WHAT THE TASK REQUIRES — Look through the data below and, wherever a line carries the word "RESET", please copy that line.

PROVIDED INFORMATION —
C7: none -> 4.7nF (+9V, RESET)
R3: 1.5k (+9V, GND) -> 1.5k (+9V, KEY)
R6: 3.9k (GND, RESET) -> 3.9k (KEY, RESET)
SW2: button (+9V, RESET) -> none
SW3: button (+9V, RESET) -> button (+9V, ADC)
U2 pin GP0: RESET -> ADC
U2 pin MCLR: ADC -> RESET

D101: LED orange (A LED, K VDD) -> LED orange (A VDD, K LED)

OUTPUT FOR THIS EXERCISE —
C7: none -> 4.7nF (+9V, RESET)
R6: 3.9k (GND, RESET) -> 3.9k (KEY, RESET)
SW2: button (+9V, RESET) -> none
SW3: button (+9V, RESET) -> button (+9V, ADC)
U2 pin GP0: RESET -> ADC
U2 pin MCLR: ADC -> RESET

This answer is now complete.